-- Opening Marker --

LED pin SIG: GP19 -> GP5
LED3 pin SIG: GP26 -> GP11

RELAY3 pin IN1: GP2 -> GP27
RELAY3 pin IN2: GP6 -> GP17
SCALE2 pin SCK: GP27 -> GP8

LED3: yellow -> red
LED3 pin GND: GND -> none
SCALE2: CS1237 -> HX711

-- Closing Marker --
-- Opening Marker --

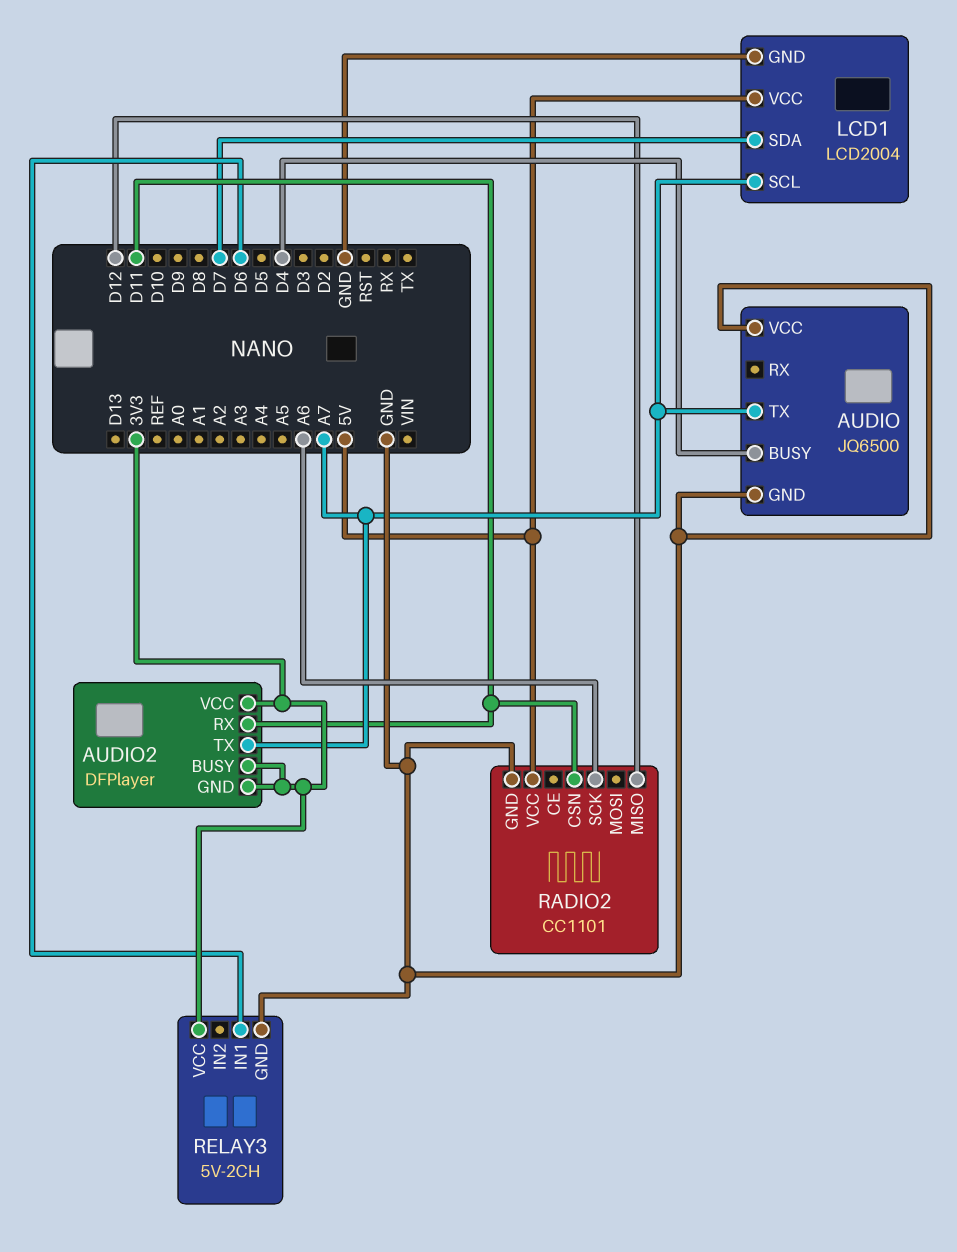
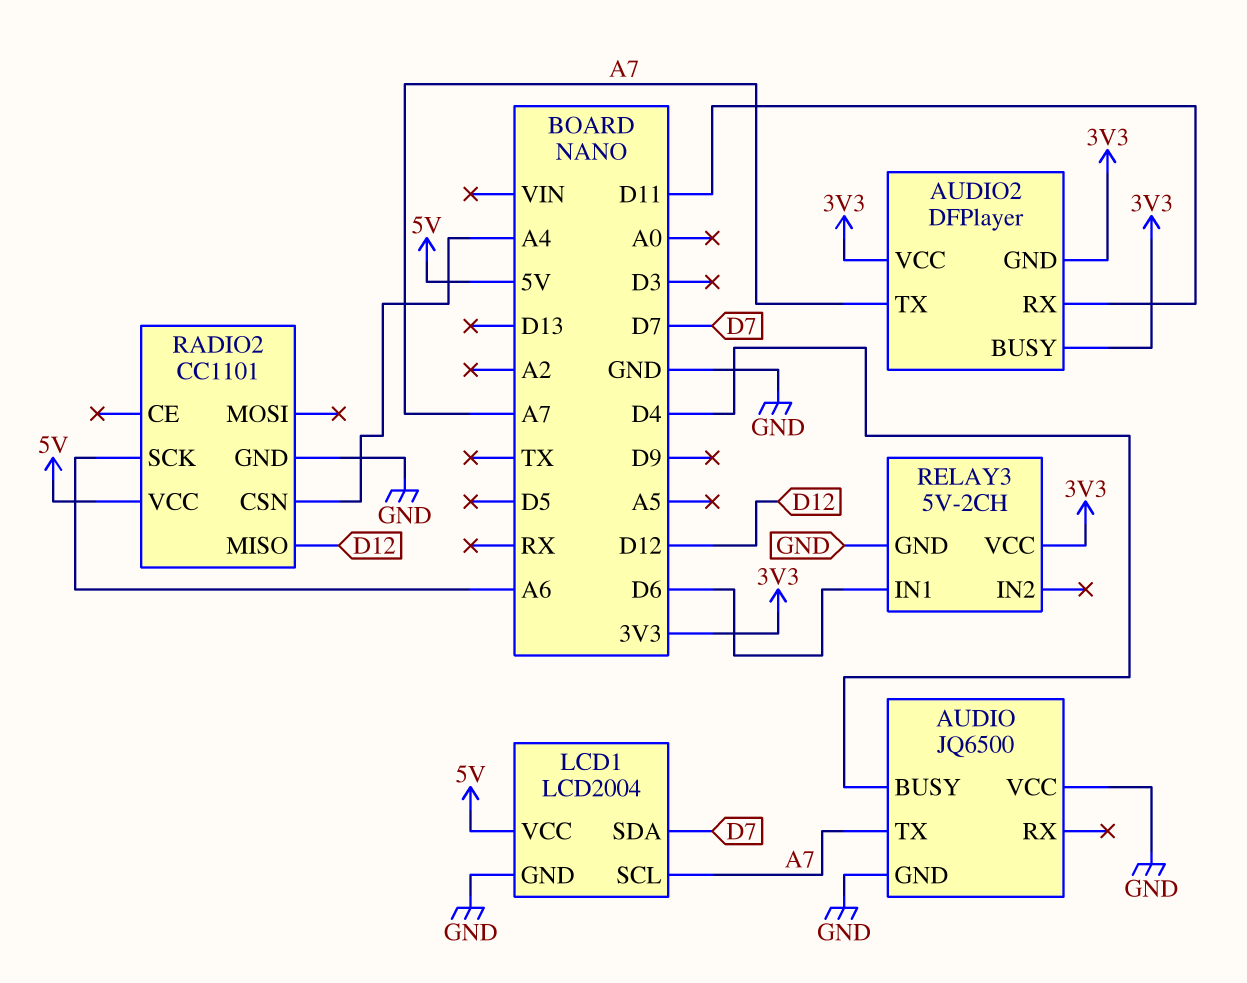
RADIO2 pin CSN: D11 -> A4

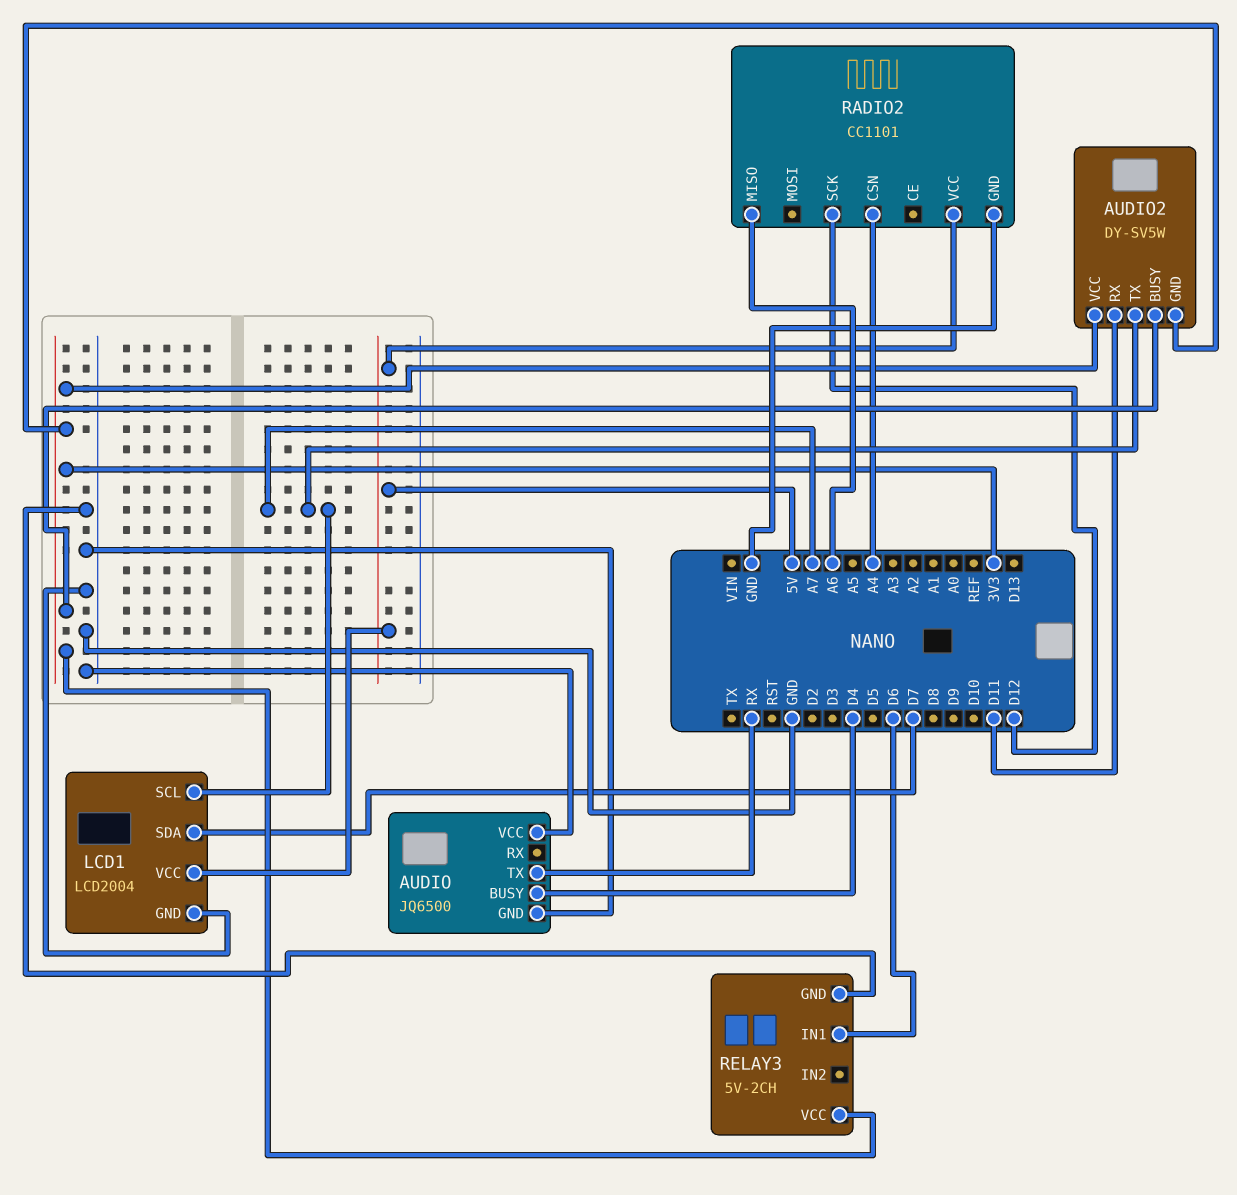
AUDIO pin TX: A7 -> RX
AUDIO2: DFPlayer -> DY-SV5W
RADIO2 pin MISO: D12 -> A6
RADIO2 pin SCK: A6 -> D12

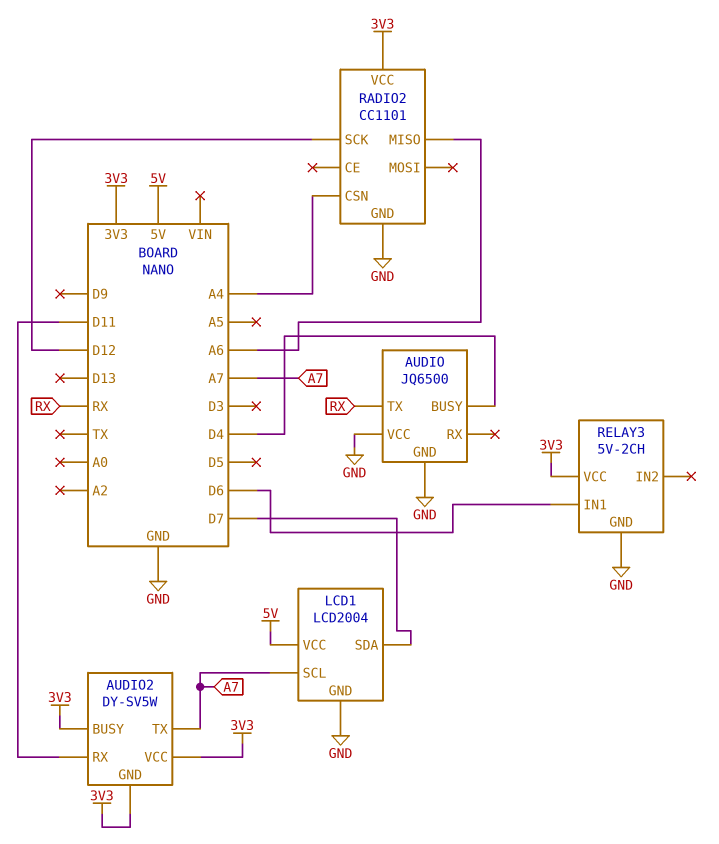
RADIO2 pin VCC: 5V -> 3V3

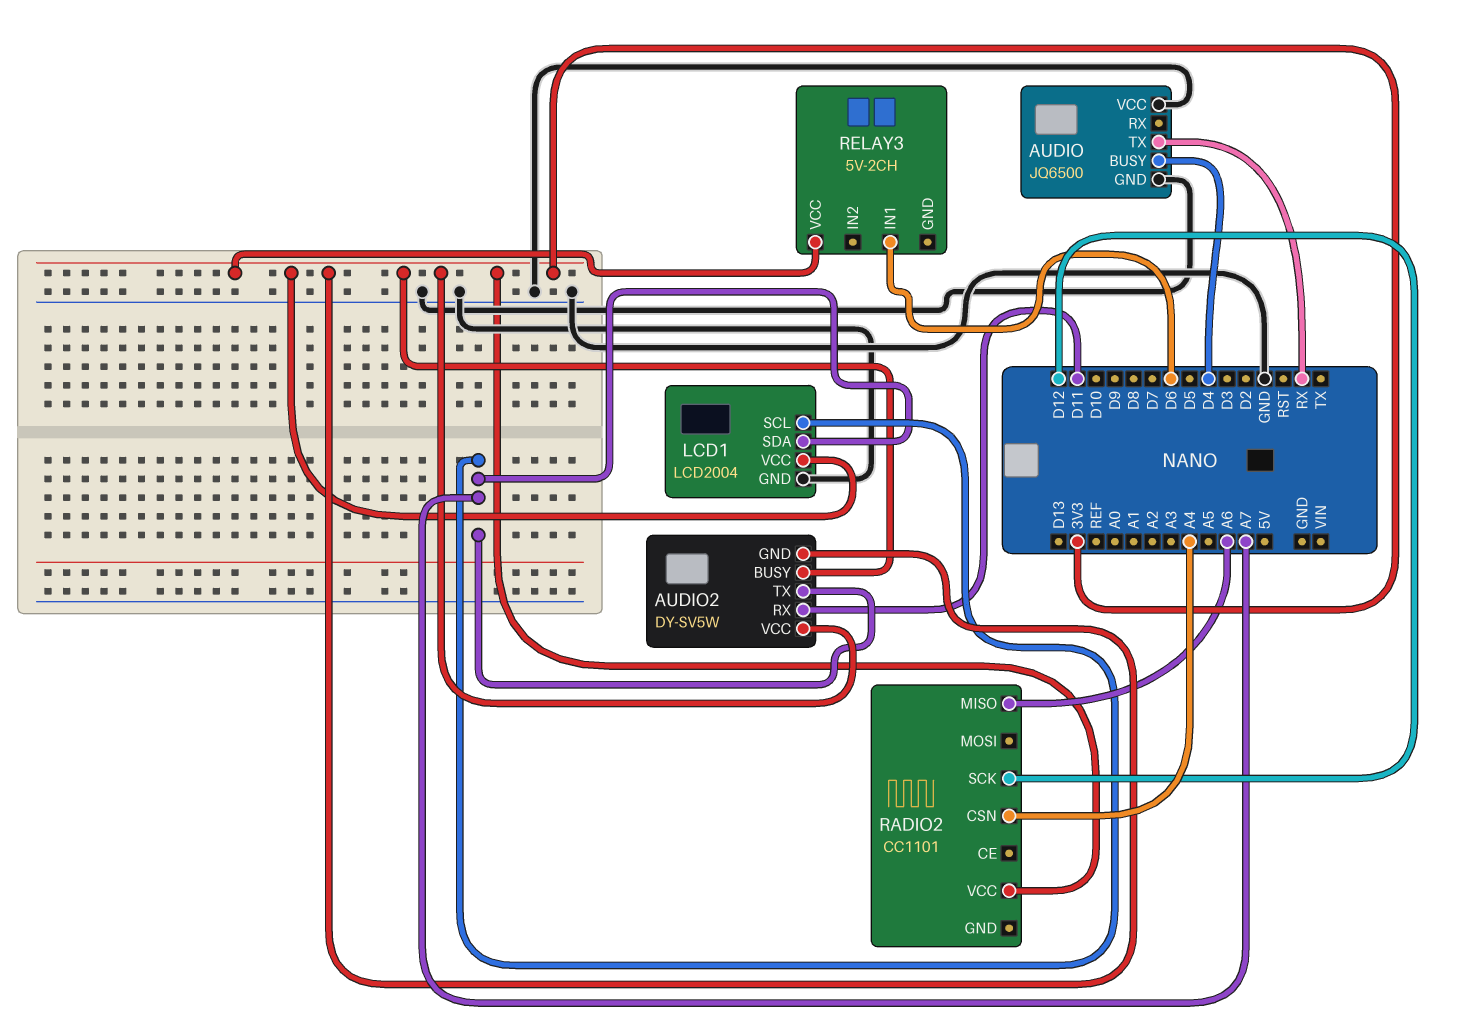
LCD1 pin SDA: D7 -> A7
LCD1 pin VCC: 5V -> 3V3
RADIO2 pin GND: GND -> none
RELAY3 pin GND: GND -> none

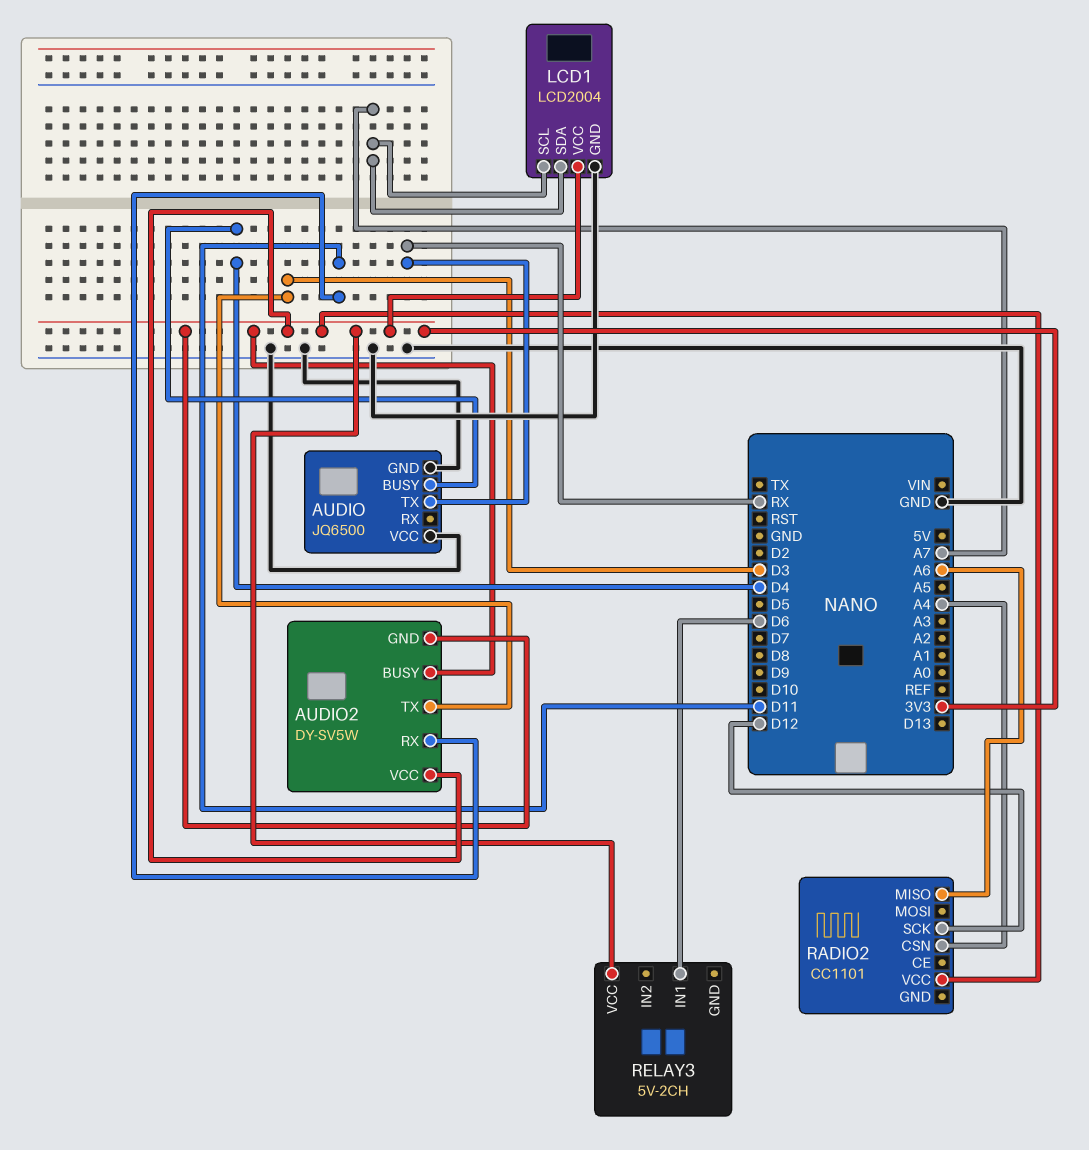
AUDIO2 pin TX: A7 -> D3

-- Closing Marker --

■ Work to complete ■
Reproduce exactly the stretch of the material above that starts at the line with "LED3: yellow -> red" and ends at the line with "SCALE2: CS1237 -> HX711", both included, and nothing else.

■ Result ■
LED3: yellow -> red
LED3 pin GND: GND -> none
SCALE2: CS1237 -> HX711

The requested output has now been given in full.